(Assignment): Copy all lines below exactly as written. Leave pictures out.

(Records to use):
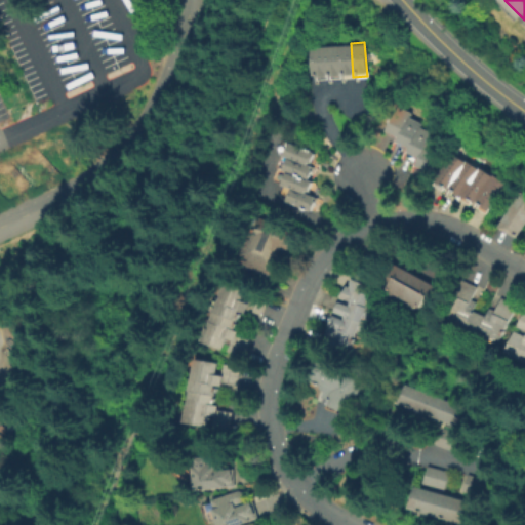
[(337,44),(351,43),(353,77),(339,78),(337,44)]
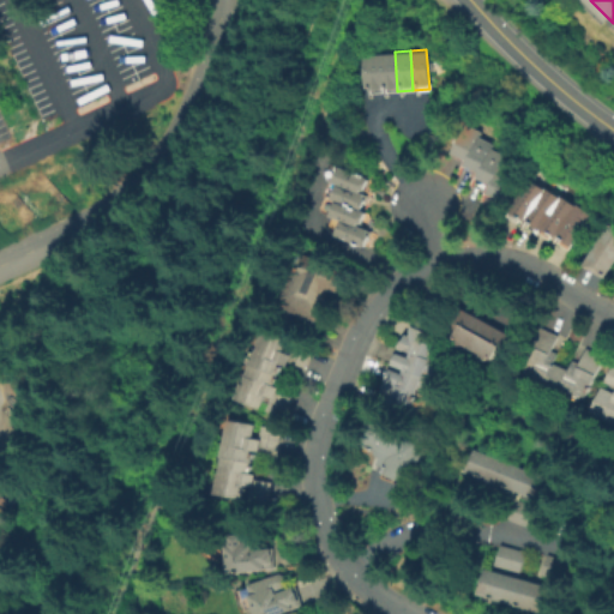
[(379,53),(395,52),(397,91),(381,92),(379,53)]
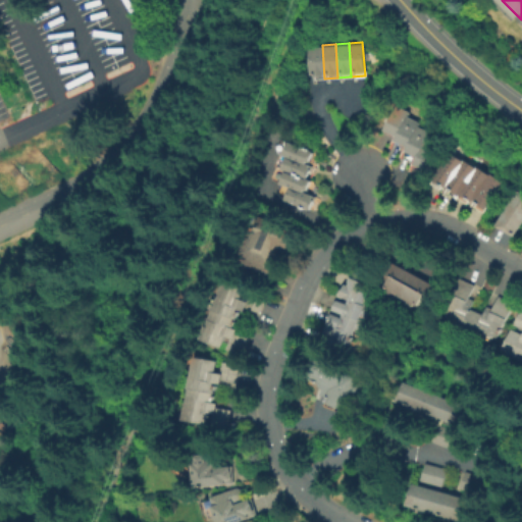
[(309,46),(322,45),(324,79),(311,80),(309,46)]
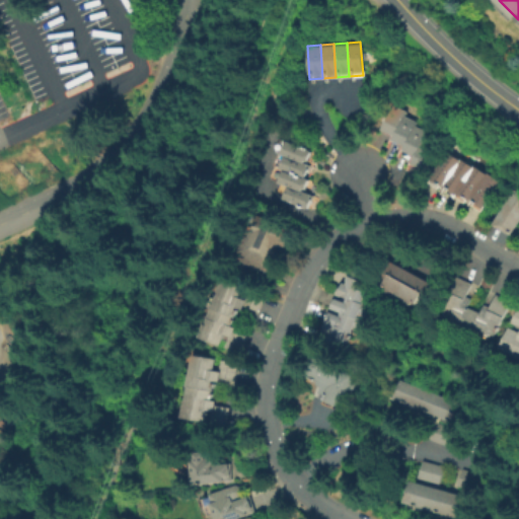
[(392,103),(404,109),(402,115),(392,135),(380,129),(392,103)]
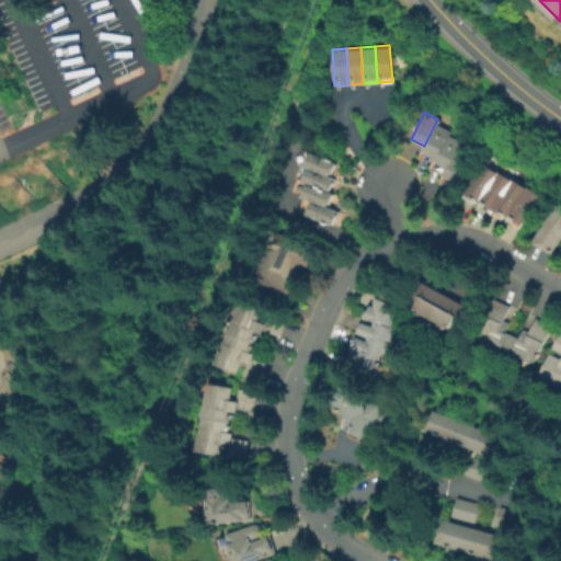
[(435,124),(448,130),(446,134),(435,157),(422,150),(424,146),(435,124)]
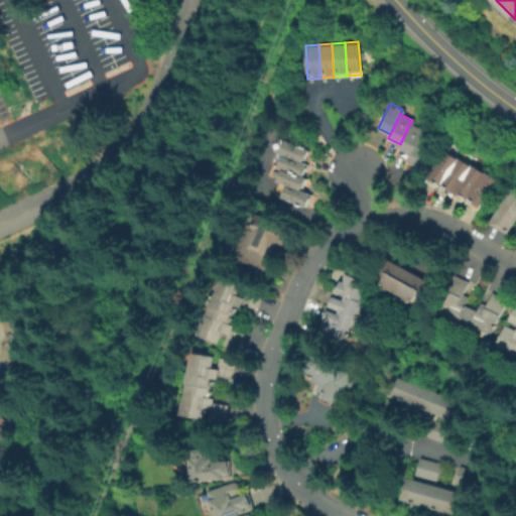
[(410,123),(422,129),(419,137),(411,154),(398,148),(400,144),(410,123)]
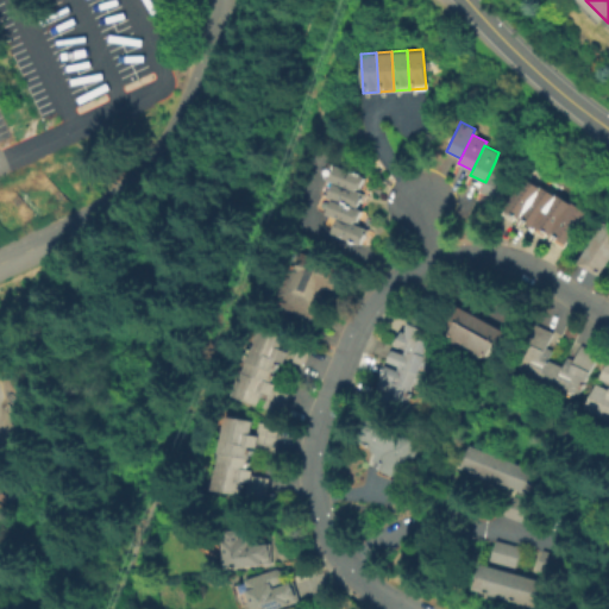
[(332,162),(326,177),(332,180),(357,189),(362,174),(332,162)]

(Your response):
[(337,44),(351,43),(353,77),(339,78),(337,44)]
[(379,53),(395,52),(397,91),(381,92),(379,53)]
[(309,46),(322,45),(324,79),(311,80),(309,46)]
[(392,103),(404,109),(402,115),(392,135),(380,129),(392,103)]
[(435,124),(448,130),(446,134),(435,157),(422,150),(424,146),(435,124)]
[(410,123),(422,129),(419,137),(411,154),(398,148),(400,144),(410,123)]
[(332,162),(326,177),(332,180),(357,189),(362,174),(332,162)]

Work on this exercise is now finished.